How to complete this task
If a line of the data below holds the string "black", copy it.

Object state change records
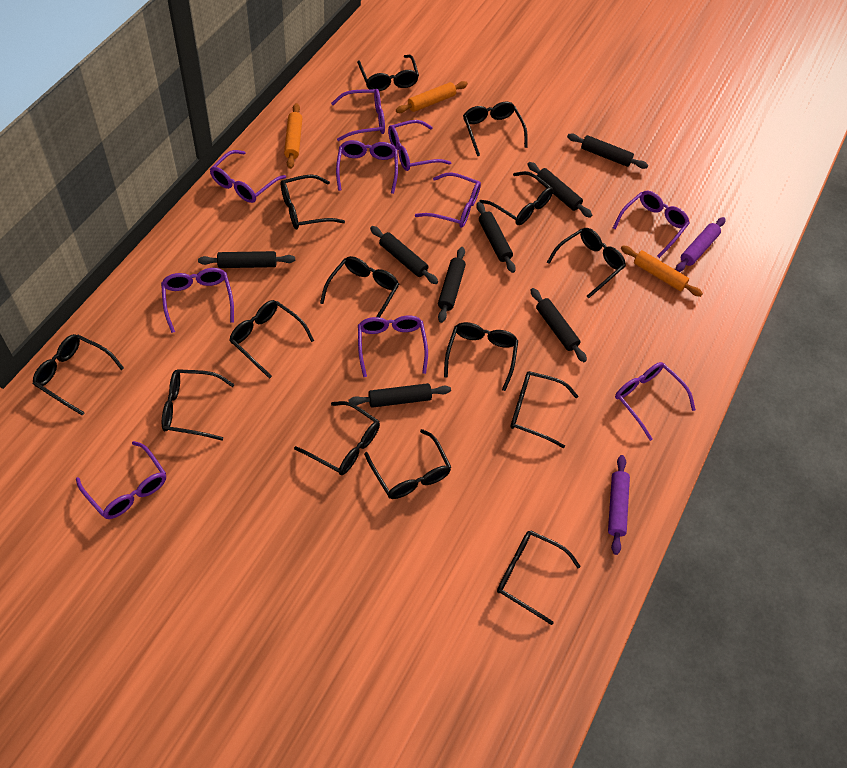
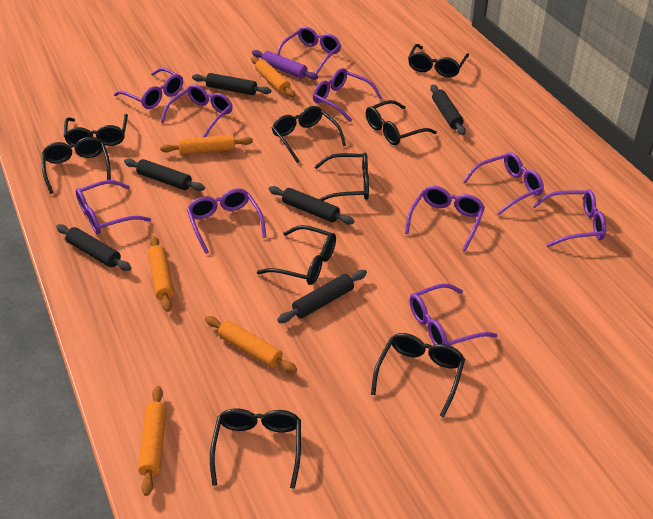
black glasses: 14 -> 9
black rolling pin: 8 -> 6
orange rolling pin: 3 -> 5
purple rolling pin: 2 -> 1

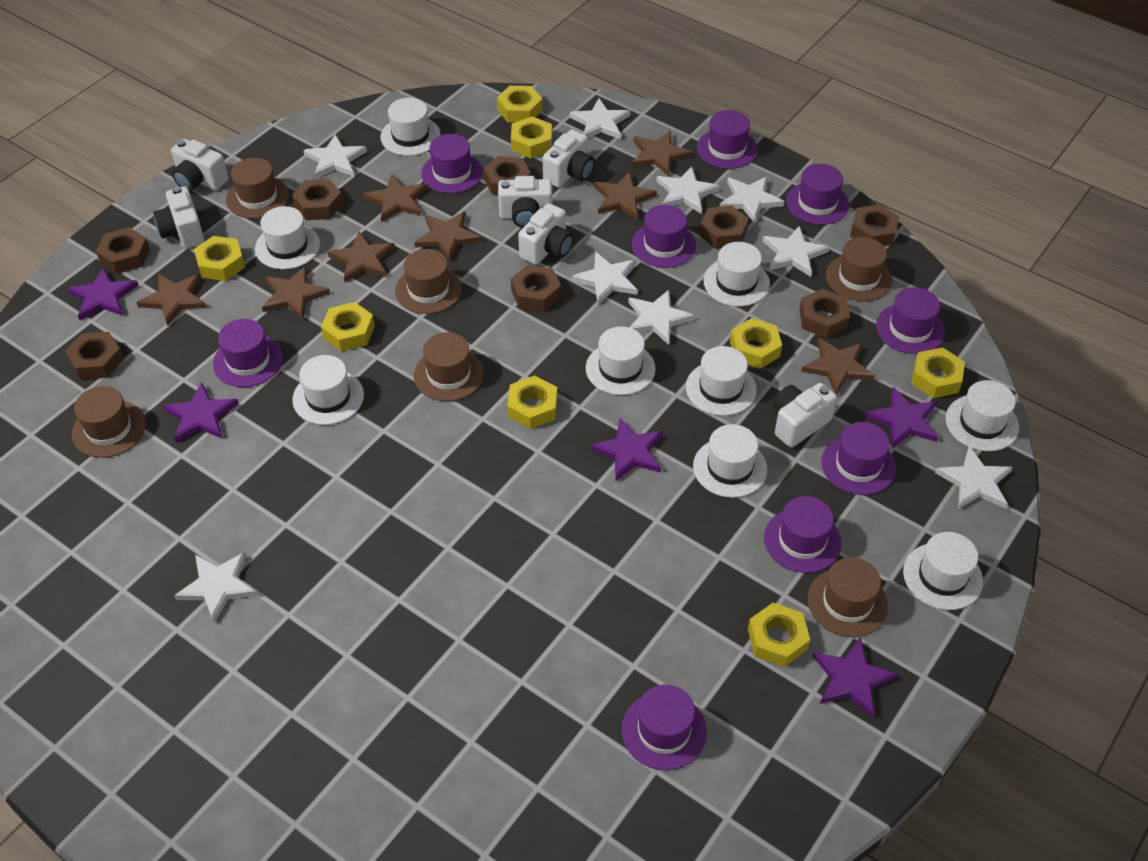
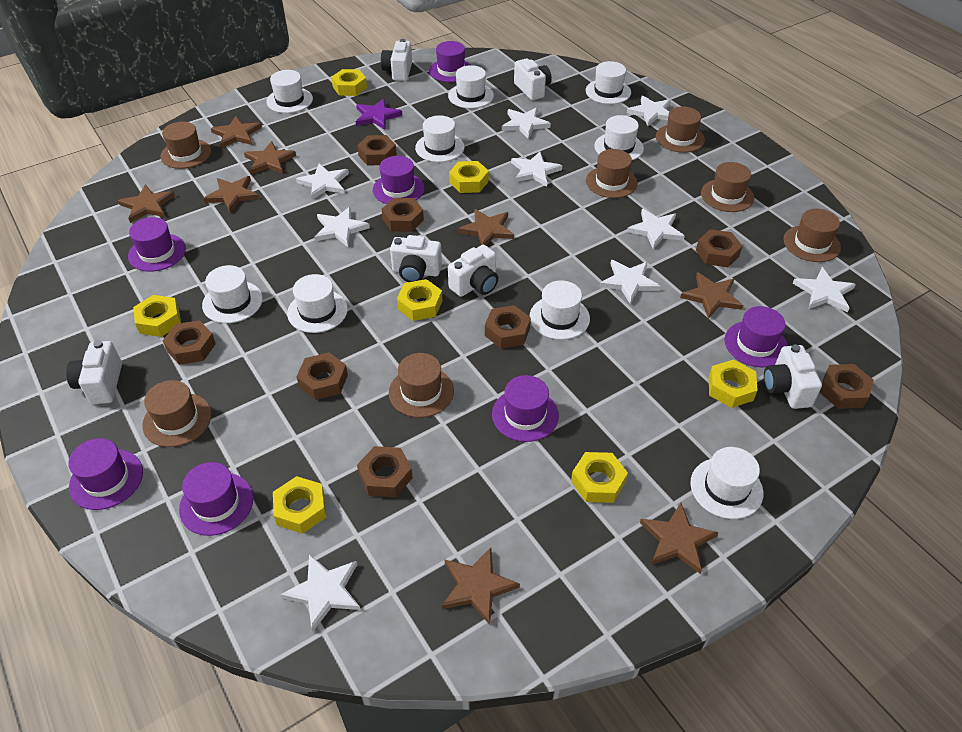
brown hat: 6 -> 7
purple hat: 9 -> 7
purple star: 5 -> 1
yellow nut: 8 -> 7

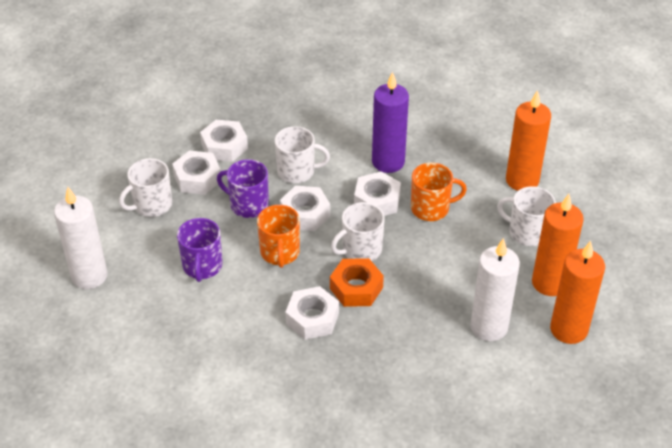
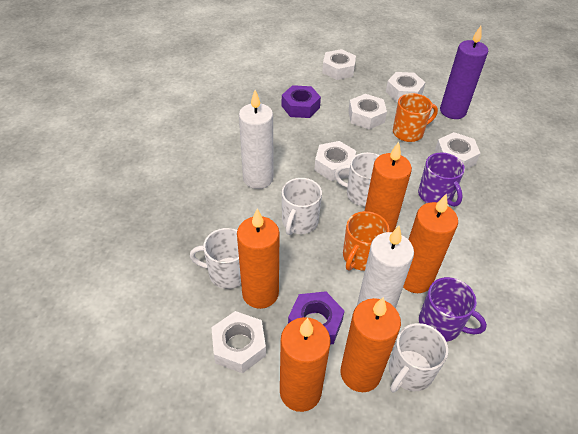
orange candle: 3 -> 5
orange nut: 1 -> 0
purple nut: 0 -> 2
white nut: 5 -> 6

Written answer
black glasses: 14 -> 9
black rolling pin: 8 -> 6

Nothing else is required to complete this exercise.